**How to complete this task**
Give back an exact copy of the lines in the records below, from the line that has "The jet-black saguaro" through the line that has "The turquoise aeroplane", and nothing besides.

--- Data supplied Enclosed Below ---

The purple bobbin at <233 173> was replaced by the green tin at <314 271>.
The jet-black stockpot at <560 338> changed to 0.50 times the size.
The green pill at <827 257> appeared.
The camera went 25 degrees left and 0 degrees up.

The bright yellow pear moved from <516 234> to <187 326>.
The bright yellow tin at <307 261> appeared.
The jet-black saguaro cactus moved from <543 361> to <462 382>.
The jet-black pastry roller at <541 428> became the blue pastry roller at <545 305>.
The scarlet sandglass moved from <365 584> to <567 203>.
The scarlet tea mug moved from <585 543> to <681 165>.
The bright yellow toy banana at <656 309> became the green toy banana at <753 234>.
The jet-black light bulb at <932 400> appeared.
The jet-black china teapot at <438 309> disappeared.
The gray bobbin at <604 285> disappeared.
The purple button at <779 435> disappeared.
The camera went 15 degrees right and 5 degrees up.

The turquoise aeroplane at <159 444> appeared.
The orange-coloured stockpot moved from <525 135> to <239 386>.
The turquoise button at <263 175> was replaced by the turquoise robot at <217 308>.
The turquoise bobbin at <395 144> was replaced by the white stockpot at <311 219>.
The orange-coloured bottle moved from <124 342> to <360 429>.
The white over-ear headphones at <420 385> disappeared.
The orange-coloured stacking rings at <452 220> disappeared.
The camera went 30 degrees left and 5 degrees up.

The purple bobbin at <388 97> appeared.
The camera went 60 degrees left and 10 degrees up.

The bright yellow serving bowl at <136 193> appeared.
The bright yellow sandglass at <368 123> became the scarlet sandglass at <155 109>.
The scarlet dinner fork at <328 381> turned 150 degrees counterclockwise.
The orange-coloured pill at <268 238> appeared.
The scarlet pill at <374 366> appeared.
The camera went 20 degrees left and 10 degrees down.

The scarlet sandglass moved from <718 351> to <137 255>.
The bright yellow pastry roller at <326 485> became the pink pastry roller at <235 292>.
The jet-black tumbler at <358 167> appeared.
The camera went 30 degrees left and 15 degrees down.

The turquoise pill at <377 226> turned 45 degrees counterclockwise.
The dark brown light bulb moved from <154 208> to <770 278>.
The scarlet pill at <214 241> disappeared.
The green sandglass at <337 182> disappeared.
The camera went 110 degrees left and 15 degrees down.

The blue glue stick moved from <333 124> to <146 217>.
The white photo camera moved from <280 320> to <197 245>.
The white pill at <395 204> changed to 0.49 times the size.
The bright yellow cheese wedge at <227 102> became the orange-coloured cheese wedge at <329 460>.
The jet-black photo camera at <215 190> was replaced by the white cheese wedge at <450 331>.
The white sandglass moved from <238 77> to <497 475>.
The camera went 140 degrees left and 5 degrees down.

--- End of Enclosed Data supplied ---

**Response area**
The jet-black saguaro cactus moved from <543 361> to <462 382>.
The jet-black pastry roller at <541 428> became the blue pastry roller at <545 305>.
The scarlet sandglass moved from <365 584> to <567 203>.
The scarlet tea mug moved from <585 543> to <681 165>.
The bright yellow toy banana at <656 309> became the green toy banana at <753 234>.
The jet-black light bulb at <932 400> appeared.
The jet-black china teapot at <438 309> disappeared.
The gray bobbin at <604 285> disappeared.
The purple button at <779 435> disappeared.
The camera went 15 degrees right and 5 degrees up.

The turquoise aeroplane at <159 444> appeared.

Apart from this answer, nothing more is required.